> WHAT THIS TASK INVOLVES:
Using the material below, state how many of its lines contain the string "plus", with no other words.

> EXERCISE INPUTS:
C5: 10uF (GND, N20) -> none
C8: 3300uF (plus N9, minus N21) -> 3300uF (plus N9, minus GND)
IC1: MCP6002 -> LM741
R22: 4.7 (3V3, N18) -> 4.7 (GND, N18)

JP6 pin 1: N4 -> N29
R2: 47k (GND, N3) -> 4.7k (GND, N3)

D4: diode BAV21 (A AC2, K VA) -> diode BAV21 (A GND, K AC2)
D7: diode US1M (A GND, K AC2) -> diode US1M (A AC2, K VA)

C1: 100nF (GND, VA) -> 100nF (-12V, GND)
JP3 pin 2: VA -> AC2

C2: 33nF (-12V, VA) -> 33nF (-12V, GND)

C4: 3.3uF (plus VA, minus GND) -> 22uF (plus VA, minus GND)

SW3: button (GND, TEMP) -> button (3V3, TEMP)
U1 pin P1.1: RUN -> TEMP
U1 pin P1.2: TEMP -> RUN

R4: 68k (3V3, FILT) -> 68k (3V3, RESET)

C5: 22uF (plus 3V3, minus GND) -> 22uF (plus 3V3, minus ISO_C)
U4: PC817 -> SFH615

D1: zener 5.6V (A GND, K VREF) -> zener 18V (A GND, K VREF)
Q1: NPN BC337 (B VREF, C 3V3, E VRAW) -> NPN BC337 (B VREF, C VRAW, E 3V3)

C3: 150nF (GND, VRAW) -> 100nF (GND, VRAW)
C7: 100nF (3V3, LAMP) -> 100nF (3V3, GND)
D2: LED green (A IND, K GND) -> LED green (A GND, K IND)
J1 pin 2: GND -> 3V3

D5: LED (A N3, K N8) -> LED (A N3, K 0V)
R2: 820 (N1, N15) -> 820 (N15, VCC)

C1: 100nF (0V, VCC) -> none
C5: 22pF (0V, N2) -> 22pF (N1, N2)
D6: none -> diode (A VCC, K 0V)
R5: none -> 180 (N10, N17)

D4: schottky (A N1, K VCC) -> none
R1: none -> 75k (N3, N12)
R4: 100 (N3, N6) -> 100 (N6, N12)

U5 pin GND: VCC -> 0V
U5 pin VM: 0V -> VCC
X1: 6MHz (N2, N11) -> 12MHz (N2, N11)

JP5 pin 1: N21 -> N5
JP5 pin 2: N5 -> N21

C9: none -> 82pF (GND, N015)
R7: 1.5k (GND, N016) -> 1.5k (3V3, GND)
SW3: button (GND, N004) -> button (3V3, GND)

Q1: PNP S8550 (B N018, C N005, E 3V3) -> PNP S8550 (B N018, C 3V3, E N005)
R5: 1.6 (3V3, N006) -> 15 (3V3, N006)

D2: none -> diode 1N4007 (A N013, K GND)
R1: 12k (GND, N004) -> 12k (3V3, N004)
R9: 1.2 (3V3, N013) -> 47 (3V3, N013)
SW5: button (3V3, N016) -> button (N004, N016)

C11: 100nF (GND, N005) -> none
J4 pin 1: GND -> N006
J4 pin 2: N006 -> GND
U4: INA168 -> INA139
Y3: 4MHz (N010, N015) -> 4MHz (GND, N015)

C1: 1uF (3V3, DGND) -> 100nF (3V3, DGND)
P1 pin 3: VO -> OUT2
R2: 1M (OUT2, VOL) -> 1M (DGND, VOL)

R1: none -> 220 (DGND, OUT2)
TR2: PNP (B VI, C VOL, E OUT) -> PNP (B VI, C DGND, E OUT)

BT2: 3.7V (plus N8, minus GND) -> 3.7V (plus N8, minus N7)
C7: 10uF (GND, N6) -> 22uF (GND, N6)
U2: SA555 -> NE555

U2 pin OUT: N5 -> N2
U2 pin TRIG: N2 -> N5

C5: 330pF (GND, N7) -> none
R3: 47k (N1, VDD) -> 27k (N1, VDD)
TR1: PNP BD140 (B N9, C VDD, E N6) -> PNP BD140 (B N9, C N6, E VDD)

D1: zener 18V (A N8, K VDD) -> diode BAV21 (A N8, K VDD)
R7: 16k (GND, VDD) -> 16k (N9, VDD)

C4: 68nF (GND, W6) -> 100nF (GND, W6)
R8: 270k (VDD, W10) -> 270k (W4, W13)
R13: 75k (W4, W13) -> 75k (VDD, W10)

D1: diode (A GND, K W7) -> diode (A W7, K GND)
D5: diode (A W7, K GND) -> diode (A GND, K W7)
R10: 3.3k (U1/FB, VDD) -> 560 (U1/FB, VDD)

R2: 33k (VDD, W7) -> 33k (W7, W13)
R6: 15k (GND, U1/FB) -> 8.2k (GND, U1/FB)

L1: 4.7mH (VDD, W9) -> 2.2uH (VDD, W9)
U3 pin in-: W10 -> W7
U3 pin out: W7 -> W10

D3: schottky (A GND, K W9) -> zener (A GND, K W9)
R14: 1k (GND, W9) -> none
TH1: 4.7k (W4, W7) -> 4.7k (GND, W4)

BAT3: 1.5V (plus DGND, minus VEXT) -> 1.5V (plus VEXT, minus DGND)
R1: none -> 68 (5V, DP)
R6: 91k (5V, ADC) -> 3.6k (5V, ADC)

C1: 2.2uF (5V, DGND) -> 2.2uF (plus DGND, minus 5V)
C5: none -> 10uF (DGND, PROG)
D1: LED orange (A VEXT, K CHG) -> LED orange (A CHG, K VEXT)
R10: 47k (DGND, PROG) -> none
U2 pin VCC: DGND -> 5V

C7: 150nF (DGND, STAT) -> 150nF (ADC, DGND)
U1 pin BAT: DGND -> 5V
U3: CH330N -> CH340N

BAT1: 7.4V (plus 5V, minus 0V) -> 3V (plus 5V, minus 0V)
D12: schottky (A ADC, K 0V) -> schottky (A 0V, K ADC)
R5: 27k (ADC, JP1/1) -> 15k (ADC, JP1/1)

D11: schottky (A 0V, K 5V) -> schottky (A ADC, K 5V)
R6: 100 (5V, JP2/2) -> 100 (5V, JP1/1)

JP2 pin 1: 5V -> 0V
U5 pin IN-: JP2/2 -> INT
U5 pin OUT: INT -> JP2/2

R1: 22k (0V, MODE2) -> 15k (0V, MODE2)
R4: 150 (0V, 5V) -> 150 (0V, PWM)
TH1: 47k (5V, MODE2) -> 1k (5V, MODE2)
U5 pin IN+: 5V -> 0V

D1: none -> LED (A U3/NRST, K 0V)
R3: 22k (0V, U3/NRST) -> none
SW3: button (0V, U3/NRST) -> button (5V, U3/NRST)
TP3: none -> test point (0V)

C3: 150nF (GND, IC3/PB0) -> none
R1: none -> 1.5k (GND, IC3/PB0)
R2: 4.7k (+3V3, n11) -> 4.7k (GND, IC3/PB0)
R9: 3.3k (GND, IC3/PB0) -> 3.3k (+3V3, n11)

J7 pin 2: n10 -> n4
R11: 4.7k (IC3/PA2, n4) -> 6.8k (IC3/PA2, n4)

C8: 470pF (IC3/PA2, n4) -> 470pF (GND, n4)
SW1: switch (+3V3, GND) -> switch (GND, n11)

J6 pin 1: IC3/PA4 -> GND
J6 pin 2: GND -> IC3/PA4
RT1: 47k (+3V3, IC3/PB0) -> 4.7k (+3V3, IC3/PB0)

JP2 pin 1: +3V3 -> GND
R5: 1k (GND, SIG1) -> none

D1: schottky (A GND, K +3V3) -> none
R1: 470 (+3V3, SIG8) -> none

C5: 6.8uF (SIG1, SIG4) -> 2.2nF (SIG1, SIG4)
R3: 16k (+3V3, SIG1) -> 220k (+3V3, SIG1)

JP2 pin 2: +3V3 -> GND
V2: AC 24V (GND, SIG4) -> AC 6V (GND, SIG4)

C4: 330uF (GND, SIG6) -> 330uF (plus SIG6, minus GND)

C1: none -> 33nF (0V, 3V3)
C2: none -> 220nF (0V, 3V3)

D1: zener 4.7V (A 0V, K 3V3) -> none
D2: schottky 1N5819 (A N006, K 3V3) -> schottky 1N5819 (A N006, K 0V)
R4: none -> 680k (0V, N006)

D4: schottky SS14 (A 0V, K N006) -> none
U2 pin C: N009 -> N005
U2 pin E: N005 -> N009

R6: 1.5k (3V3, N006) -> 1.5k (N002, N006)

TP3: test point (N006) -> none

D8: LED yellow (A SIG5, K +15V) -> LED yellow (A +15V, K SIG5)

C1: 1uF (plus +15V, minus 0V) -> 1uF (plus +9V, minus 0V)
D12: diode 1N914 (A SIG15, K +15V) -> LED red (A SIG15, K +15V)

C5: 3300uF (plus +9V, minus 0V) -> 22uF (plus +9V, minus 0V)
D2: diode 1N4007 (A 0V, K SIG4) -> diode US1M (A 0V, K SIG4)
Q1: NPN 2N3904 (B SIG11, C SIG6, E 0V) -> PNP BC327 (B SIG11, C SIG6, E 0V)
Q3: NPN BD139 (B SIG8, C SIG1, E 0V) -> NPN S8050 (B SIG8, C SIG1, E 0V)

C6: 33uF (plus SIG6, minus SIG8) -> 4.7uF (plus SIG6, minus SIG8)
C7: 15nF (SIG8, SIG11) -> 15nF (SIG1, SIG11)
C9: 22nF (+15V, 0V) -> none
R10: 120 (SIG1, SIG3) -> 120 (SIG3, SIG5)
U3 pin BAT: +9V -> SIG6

> YOUR SOLUTION:
11